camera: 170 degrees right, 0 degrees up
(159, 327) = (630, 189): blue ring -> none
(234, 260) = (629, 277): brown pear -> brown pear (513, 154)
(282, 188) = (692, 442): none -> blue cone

[EXERCISE DIRECTIONS] Take every line from the data that includes the word "blue".

[SOLUTION BELOW]
(159, 327) = (630, 189): blue ring -> none
(282, 188) = (692, 442): none -> blue cone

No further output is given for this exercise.